* **Task instructions**
Count the lines below that contain the word "grey", and reply with that number alone.

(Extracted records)
____

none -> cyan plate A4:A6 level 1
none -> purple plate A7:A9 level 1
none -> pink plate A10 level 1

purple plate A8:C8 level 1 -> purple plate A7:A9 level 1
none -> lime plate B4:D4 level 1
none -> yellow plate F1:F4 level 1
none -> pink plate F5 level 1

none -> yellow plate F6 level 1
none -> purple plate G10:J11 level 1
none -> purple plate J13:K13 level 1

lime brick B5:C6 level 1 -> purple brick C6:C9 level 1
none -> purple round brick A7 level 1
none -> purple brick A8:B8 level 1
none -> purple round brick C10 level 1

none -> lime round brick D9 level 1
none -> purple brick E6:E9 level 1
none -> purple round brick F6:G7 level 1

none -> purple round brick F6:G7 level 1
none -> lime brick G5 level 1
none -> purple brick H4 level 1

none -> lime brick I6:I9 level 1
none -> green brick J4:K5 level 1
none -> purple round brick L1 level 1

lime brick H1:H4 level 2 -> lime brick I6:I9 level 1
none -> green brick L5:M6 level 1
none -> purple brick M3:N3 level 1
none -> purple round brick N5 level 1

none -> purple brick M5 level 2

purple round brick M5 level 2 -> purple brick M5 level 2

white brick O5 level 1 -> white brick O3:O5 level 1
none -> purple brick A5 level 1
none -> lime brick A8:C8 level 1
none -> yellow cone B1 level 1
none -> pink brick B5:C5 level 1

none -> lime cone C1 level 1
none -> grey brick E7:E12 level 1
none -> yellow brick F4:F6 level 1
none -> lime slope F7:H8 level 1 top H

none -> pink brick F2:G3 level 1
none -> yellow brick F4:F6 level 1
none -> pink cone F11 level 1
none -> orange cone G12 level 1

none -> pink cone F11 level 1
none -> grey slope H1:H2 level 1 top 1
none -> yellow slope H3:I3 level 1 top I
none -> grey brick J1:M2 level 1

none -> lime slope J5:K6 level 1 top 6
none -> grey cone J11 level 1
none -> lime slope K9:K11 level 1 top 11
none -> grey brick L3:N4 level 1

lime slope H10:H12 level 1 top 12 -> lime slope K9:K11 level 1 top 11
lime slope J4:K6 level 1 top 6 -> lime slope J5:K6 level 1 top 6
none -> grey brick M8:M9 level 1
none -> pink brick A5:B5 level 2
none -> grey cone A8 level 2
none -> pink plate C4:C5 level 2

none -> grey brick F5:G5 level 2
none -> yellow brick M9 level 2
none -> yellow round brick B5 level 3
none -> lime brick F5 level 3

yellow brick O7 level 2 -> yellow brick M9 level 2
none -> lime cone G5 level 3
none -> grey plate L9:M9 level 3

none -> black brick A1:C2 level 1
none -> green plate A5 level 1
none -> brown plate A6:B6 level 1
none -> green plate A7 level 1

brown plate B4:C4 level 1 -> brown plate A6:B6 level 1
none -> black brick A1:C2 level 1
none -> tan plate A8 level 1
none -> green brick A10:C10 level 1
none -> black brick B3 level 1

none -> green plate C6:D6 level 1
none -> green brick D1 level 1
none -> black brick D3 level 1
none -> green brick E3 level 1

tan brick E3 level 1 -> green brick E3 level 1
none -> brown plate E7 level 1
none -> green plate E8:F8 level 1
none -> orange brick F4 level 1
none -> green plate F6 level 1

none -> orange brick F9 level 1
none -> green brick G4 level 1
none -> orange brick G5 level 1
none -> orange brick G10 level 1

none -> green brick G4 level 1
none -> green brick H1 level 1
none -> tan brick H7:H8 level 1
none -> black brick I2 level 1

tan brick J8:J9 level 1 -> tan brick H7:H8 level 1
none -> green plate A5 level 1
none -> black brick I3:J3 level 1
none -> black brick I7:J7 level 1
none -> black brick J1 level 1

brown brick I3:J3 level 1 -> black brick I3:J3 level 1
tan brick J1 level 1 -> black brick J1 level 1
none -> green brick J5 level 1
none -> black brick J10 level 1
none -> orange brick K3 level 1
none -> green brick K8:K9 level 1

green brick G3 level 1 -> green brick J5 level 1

____

* **Reply**
9